## What to do
Report, as a single number, how many lines of the records contain the word "cyan".

## Given records
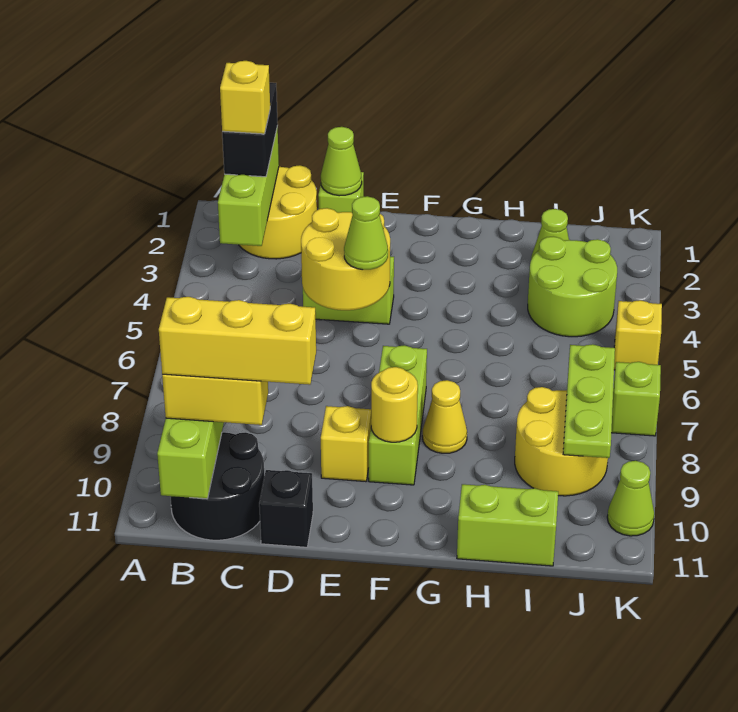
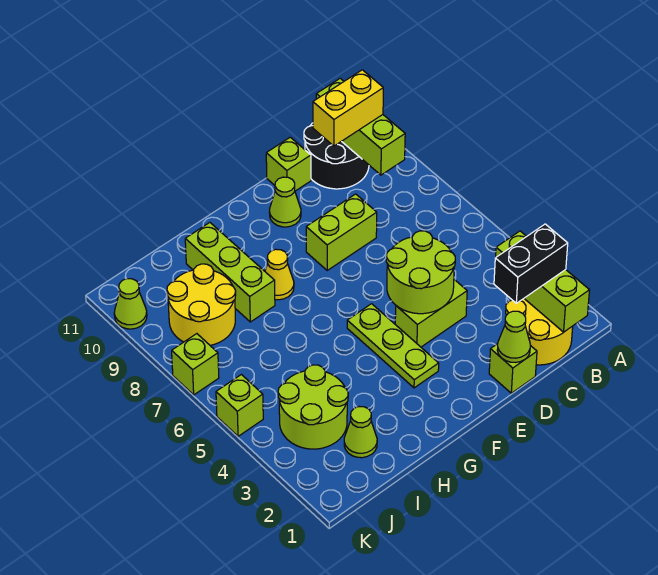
black brick B1:B2 level 3 -> black brick B2:C2 level 3
yellow brick B2 level 4 -> none
yellow brick B10:D10 level 4 -> none
yellow round brick D4:E5 level 2 -> lime round brick D4:E5 level 2
black brick D11 level 1 -> lime brick D11 level 1
lime cone E5 level 3 -> lime cone E10 level 1
yellow brick E9 level 1 -> none
lime brick F7:F9 level 1 -> lime brick H8:H10 level 1
yellow round brick F9 level 2 -> none
lime brick H11:I11 level 1 -> lime brick D8:E8 level 1
lime plate J7:J9 level 2 -> lime plate F3:F5 level 1
yellow brick K5 level 1 -> lime brick K5 level 1

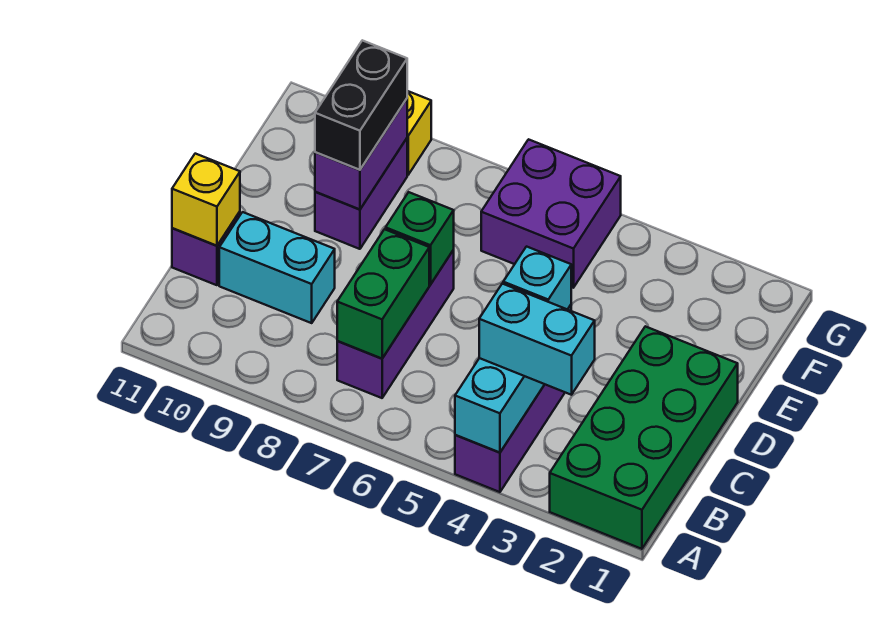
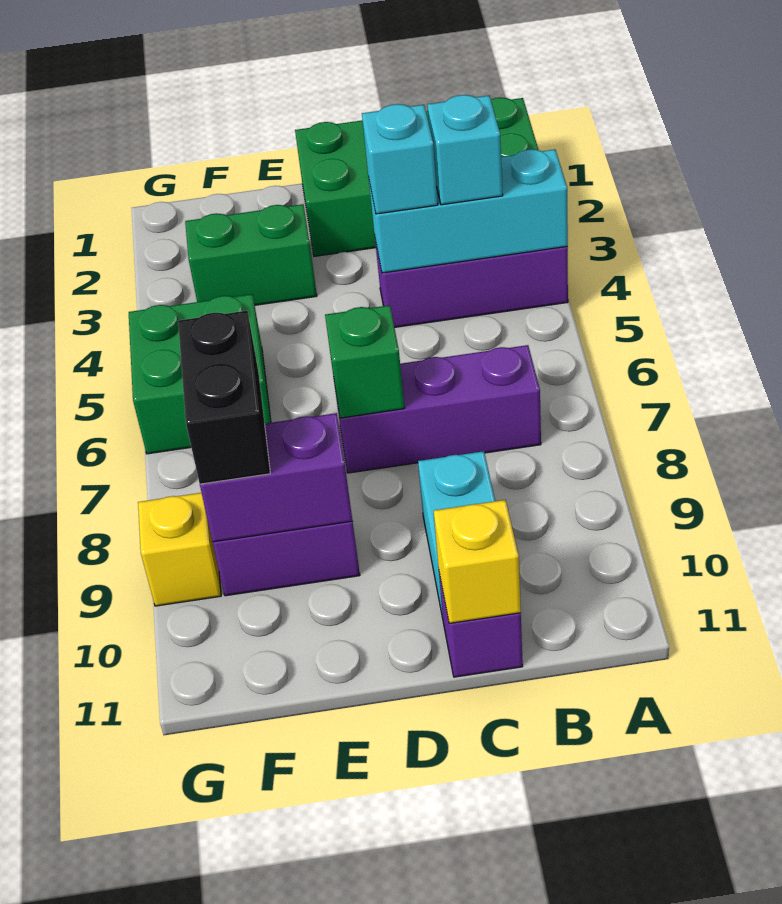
cyan brick B3:B4 level 3 -> cyan brick B4 level 3
green brick B7:C7 level 2 -> green brick E3:F3 level 1
black brick E9:F9 level 3 -> black brick F8:F9 level 3
purple brick F5:G6 level 1 -> green brick F5:G6 level 1

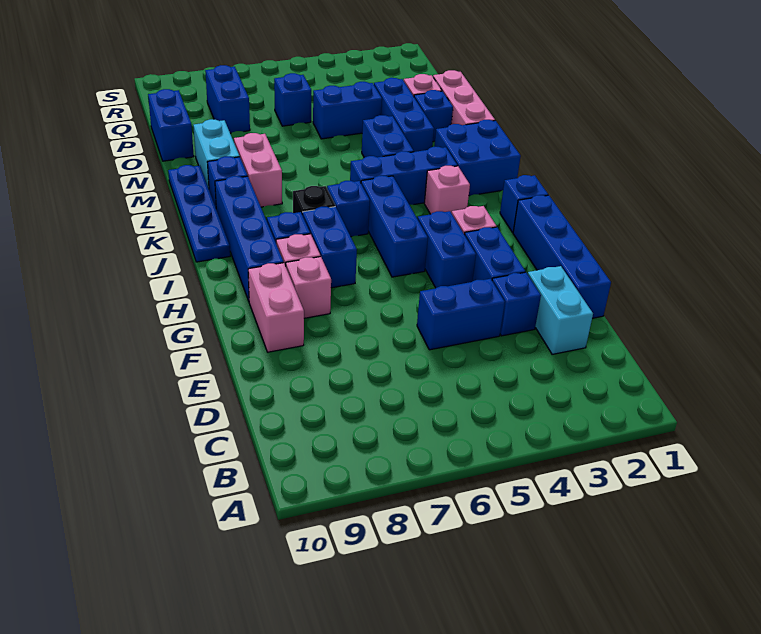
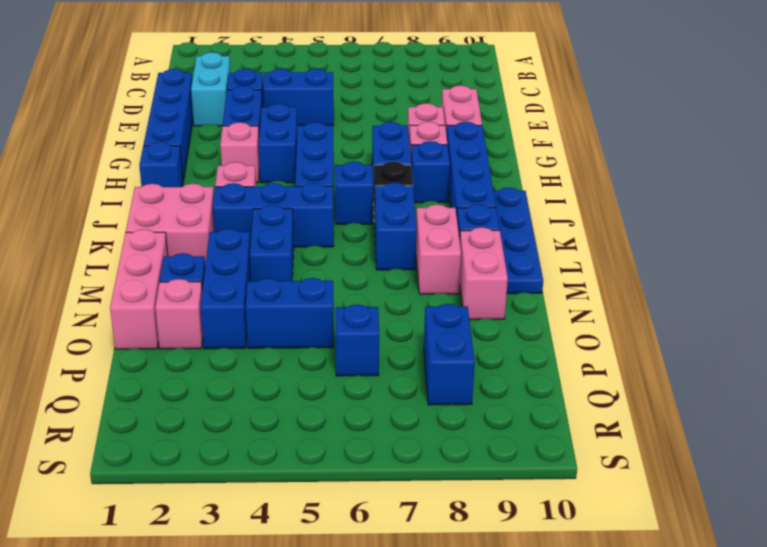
blue brick K1:L2 level 1 -> pink brick K1:L2 level 1
cyan brick M9:N9 level 1 -> pink brick M9:N9 level 1
blue brick O10:P10 level 1 -> blue brick K7:L7 level 1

## Final answer
2